All that is wanted is how many lines in the records below include the string "AGND".

:: Data provided

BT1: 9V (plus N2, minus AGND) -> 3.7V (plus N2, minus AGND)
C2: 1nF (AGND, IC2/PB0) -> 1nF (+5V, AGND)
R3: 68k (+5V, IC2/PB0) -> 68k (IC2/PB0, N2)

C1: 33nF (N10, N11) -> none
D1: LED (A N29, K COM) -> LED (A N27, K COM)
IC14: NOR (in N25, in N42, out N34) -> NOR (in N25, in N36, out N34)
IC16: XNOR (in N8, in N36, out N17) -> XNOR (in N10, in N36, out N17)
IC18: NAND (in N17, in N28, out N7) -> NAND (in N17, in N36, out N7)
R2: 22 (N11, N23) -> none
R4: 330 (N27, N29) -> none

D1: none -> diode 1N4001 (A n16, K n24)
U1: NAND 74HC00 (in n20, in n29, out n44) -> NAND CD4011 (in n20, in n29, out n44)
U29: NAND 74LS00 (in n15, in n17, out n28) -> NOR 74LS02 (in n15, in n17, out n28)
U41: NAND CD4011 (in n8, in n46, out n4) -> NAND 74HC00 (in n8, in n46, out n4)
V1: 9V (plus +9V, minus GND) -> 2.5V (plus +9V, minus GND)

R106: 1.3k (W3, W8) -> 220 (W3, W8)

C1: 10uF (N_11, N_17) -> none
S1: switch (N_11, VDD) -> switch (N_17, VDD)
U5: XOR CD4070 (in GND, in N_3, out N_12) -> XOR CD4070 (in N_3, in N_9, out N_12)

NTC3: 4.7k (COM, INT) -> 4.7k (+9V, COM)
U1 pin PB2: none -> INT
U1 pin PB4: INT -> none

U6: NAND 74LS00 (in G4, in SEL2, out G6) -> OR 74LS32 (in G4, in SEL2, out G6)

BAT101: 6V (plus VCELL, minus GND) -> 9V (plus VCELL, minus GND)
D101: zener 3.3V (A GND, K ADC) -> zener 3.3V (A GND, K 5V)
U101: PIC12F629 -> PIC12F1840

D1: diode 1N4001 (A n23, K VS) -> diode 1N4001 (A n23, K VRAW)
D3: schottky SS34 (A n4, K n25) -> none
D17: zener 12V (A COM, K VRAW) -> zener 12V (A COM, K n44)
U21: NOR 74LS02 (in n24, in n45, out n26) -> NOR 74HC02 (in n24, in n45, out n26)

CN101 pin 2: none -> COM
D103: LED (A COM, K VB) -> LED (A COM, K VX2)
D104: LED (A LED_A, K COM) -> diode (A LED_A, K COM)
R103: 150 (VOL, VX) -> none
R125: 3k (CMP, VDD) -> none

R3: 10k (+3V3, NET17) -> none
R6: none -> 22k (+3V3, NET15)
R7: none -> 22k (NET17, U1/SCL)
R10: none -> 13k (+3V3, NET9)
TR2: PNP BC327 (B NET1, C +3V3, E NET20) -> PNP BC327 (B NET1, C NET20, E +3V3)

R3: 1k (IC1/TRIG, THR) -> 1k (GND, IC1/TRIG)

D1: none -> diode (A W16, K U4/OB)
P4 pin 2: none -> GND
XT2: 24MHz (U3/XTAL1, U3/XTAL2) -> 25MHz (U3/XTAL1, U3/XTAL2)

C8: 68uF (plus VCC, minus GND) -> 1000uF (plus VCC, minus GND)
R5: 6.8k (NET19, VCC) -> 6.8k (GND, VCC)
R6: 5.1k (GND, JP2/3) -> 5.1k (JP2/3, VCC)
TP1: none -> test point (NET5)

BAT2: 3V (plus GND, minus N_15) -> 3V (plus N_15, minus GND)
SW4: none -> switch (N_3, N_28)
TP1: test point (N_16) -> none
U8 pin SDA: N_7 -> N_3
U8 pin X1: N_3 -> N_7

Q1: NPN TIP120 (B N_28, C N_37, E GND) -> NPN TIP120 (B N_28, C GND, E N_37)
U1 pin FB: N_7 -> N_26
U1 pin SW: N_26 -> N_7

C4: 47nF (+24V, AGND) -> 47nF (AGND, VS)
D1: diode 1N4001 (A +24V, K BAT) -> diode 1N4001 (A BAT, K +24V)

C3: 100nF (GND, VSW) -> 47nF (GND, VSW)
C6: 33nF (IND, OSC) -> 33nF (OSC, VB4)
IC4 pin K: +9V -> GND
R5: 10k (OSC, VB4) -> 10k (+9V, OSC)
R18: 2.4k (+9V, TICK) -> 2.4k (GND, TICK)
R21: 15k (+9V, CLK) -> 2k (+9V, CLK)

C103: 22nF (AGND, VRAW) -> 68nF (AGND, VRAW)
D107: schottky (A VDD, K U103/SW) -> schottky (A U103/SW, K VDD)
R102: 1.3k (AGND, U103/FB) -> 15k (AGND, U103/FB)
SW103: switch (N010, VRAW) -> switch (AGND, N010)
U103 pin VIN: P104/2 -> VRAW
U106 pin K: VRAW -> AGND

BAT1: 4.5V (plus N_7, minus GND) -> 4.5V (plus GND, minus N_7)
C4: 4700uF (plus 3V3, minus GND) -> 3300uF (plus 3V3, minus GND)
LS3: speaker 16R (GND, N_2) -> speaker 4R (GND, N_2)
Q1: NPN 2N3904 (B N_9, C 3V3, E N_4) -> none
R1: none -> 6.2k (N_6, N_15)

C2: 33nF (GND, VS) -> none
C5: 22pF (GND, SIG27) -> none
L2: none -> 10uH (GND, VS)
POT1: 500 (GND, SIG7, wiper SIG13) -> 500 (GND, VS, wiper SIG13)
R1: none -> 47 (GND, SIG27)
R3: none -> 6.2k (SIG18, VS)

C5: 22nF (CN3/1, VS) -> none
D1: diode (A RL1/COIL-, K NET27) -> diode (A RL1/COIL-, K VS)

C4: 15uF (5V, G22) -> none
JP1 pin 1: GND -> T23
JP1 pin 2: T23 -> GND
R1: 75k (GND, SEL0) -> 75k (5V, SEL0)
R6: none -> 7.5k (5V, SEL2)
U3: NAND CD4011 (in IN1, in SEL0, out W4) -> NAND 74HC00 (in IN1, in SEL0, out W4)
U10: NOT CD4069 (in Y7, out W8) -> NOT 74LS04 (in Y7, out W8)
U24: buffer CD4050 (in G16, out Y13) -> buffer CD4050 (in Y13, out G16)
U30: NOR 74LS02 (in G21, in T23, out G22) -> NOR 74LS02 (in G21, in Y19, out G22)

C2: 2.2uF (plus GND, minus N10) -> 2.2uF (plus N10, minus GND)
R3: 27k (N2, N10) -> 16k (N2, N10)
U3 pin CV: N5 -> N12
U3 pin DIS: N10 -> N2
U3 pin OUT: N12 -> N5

::::

Expected output
7